* WHAT THE TASK REQUIRES:
Repeat all the data exactly, and where a record holds a picture, leave that picture out.

* PROVIDED ENTRIES:
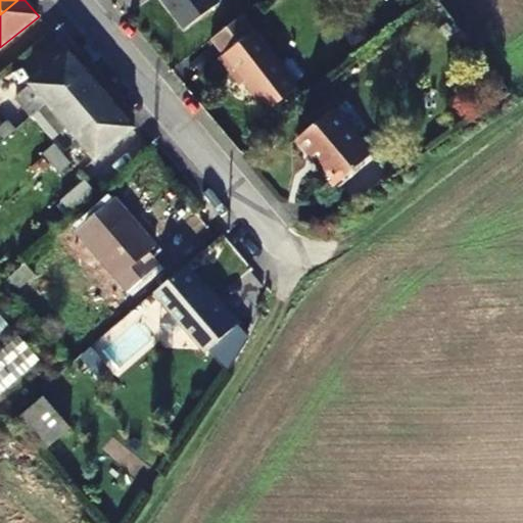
[(221,1),(220,0),(162,0),(185,29),(221,1)]
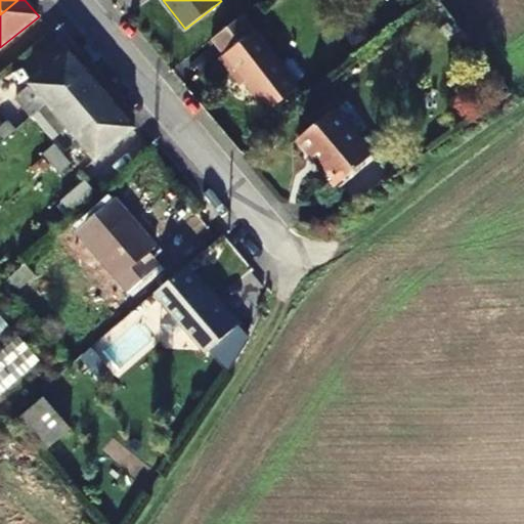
[(239,74),(267,110),(299,86),(243,14),(212,38),(224,53),(219,57),(234,78),(239,74)]
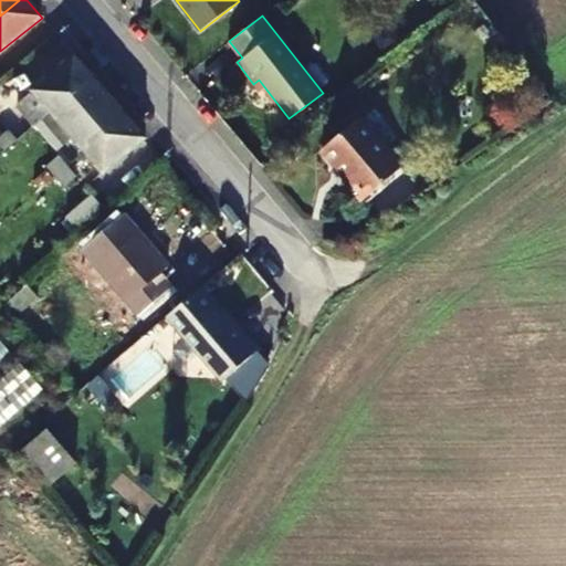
[(35,126),(52,113),(93,79),(75,58),(18,106),(35,126)]
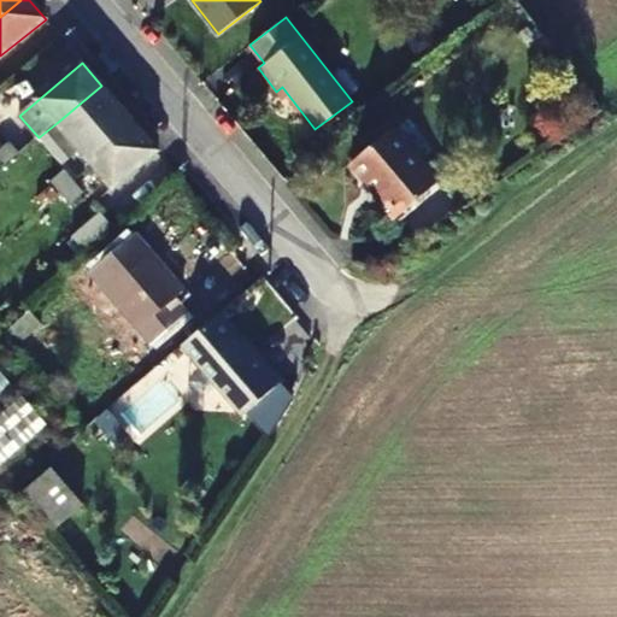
[(57,123),(75,145),(119,106),(101,86),(57,123)]
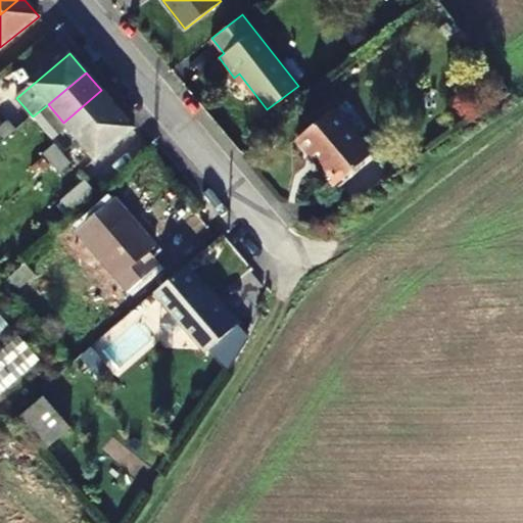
[(63,123),(79,141),(117,109),(101,90),(63,123)]
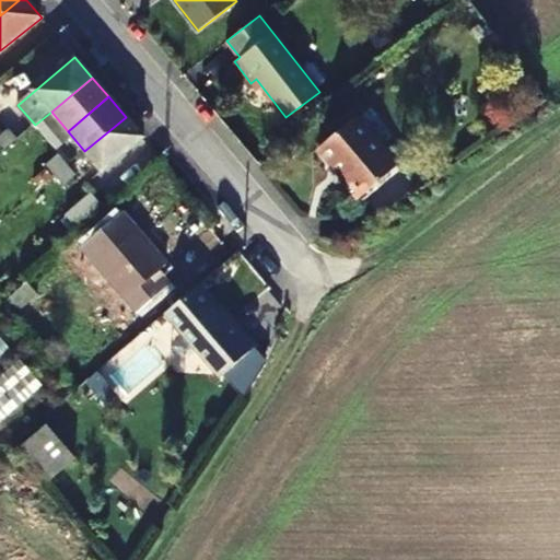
[(142,137),(126,117),(84,151),(101,171),(142,137)]
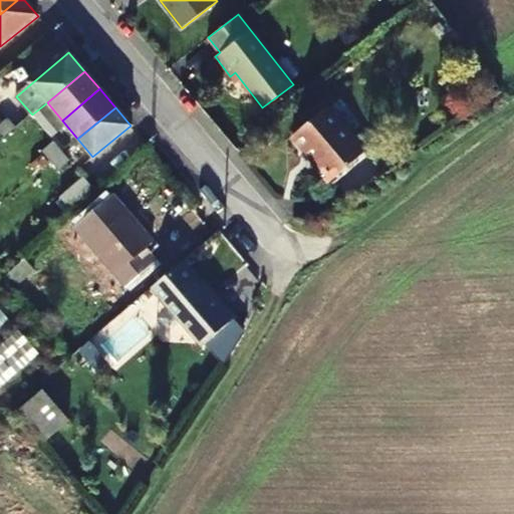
[(350,135),(325,107),(293,136),(318,164),(315,168),(329,183),(368,148),(354,132),(350,135)]
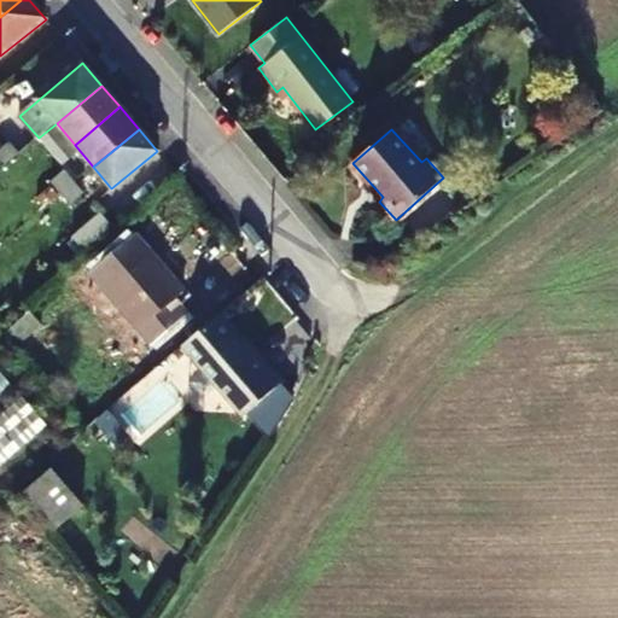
[(0,156),(7,165),(19,155),(9,143),(0,149),(0,156)]
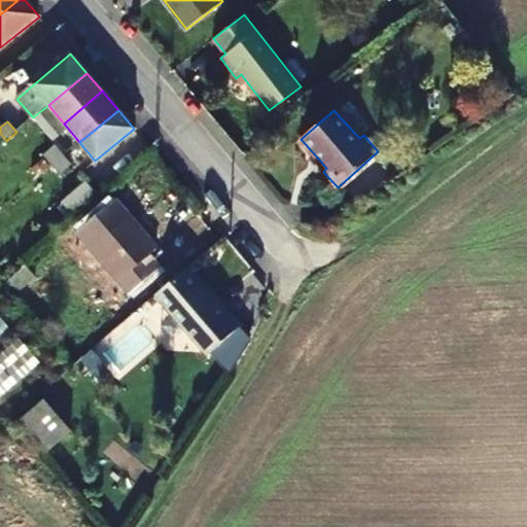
[(53,165),(63,156),(56,147),(45,155),(53,165)]
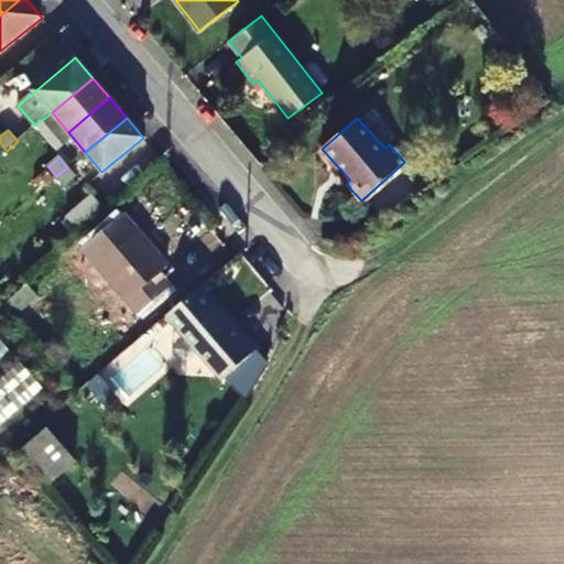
[(65,187),(76,177),(67,167),(56,176),(65,187)]
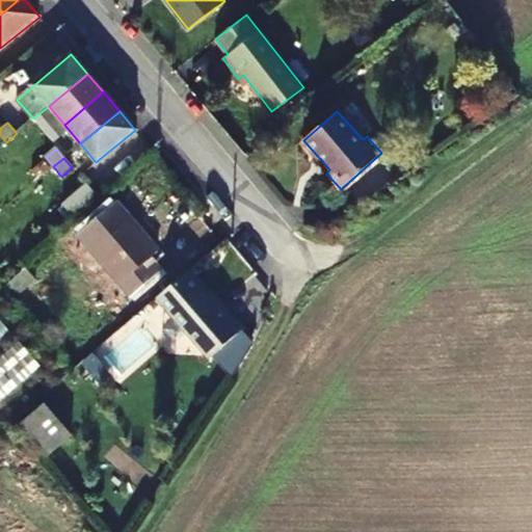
[(61,205),(69,216),(96,200),(87,187),(61,205)]
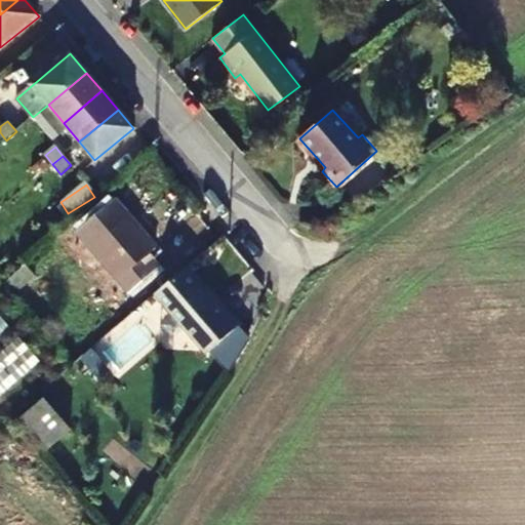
[(102,279),(120,300),(159,267),(149,254),(156,248),(116,200),(79,231),(112,270),(102,279)]
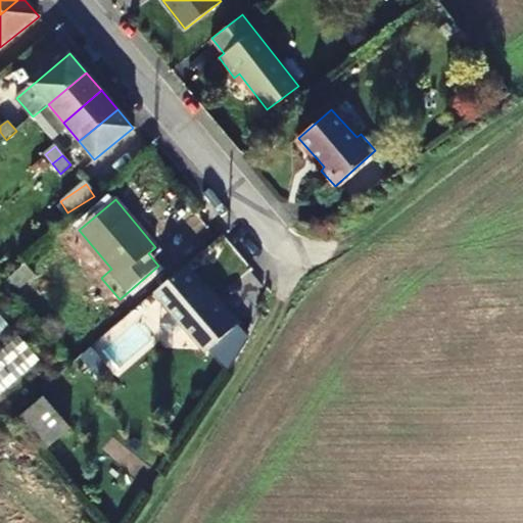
[(36,275),(26,264),(4,281),(14,293),(36,275)]
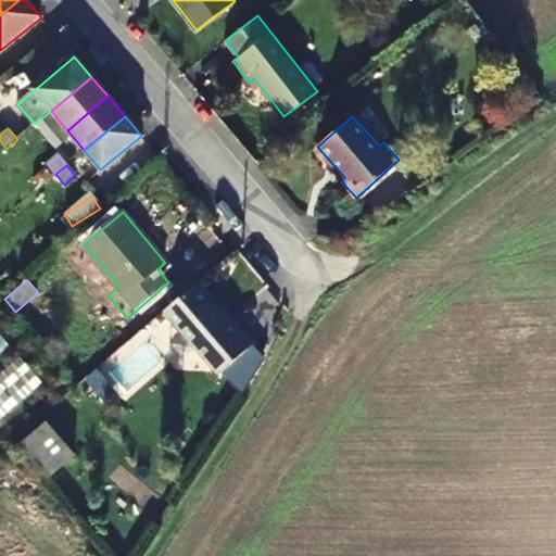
[(231,317),(227,321),(196,283),(164,311),(220,375),(255,344),(231,317)]
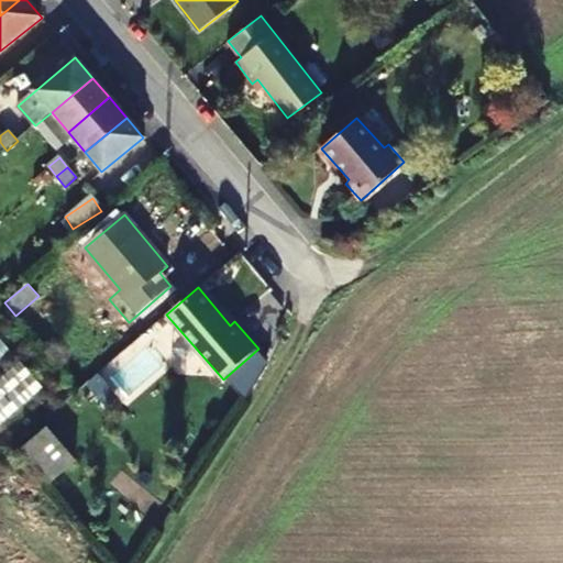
[(0,339),(0,362),(12,351),(0,339)]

* ANSWER BOX:
[(221,1),(220,0),(162,0),(185,29),(221,1)]
[(239,74),(267,110),(299,86),(243,14),(212,38),(224,53),(219,57),(234,78),(239,74)]
[(35,126),(52,113),(93,79),(75,58),(18,106),(35,126)]
[(57,123),(75,145),(119,106),(101,86),(57,123)]
[(63,123),(79,141),(117,109),(101,90),(63,123)]
[(142,137),(126,117),(84,151),(101,171),(142,137)]
[(350,135),(325,107),(293,136),(318,164),(315,168),(329,183),(368,148),(354,132),(350,135)]
[(0,156),(7,165),(19,155),(9,143),(0,149),(0,156)]
[(53,165),(63,156),(56,147),(45,155),(53,165)]
[(65,187),(76,177),(67,167),(56,176),(65,187)]
[(61,205),(69,216),(96,200),(87,187),(61,205)]
[(102,279),(120,300),(159,267),(149,254),(156,248),(116,200),(79,231),(112,270),(102,279)]
[(36,275),(26,264),(4,281),(14,293),(36,275)]
[(231,317),(227,321),(196,283),(164,311),(220,375),(255,344),(231,317)]
[(0,339),(0,362),(12,351),(0,339)]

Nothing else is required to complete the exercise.